[WORK REQUIRED] The full listing is to be returned exactly as given, but without pictures.

[RECORDS FOR PROCESSING]
☆ ☆ ☆ ☆ ☆ ☆ ☆

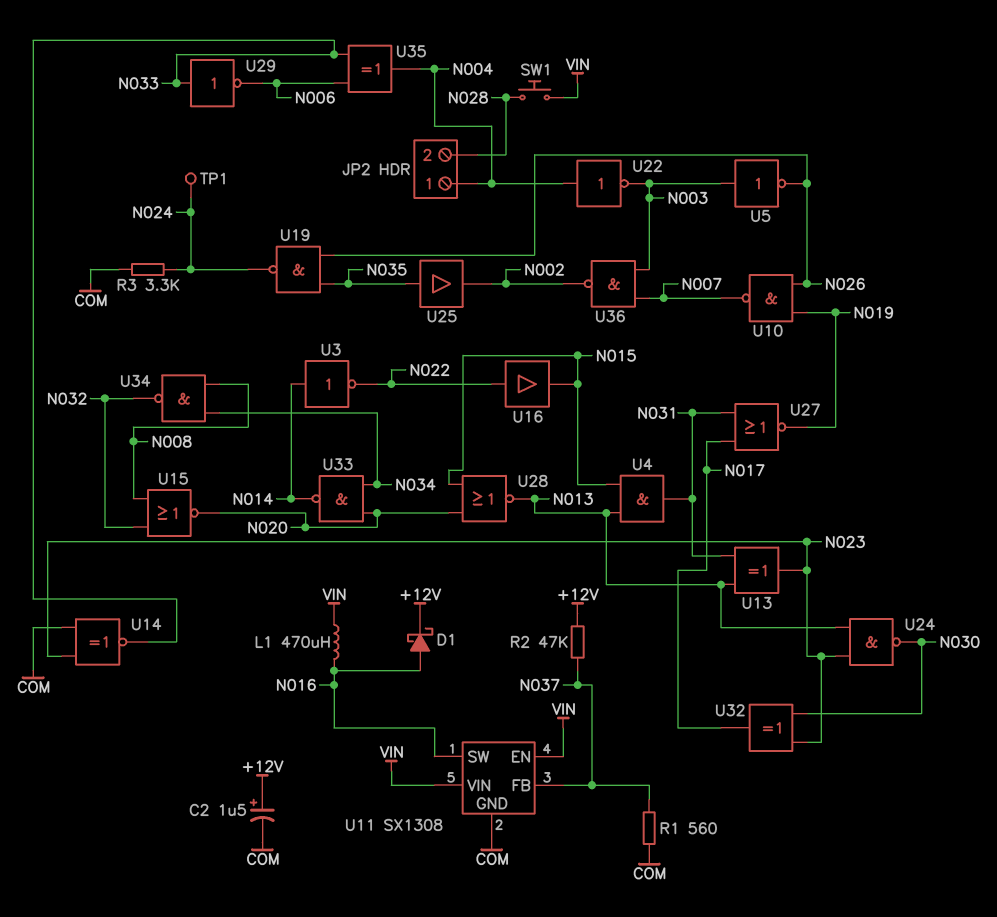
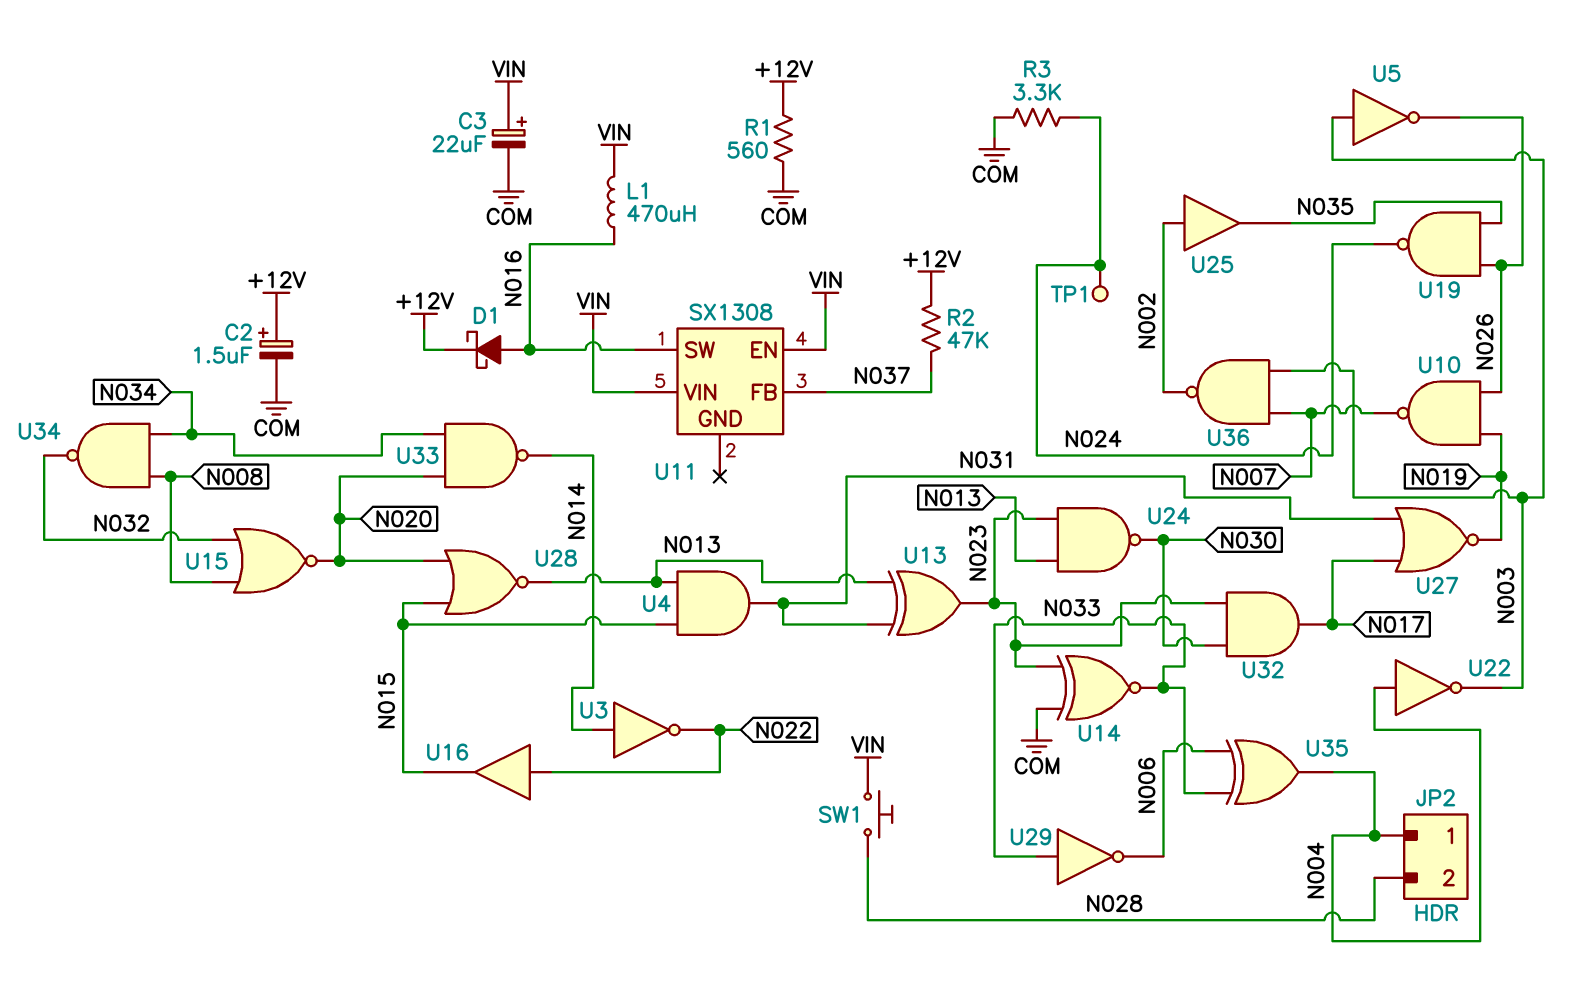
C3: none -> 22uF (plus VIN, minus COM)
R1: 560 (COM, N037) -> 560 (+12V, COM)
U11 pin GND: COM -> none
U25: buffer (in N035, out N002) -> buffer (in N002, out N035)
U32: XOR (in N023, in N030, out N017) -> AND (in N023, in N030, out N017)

☆ ☆ ☆ ☆ ☆ ☆ ☆

[RESULT]
C3: none -> 22uF (plus VIN, minus COM)
R1: 560 (COM, N037) -> 560 (+12V, COM)
U11 pin GND: COM -> none
U25: buffer (in N035, out N002) -> buffer (in N002, out N035)
U32: XOR (in N023, in N030, out N017) -> AND (in N023, in N030, out N017)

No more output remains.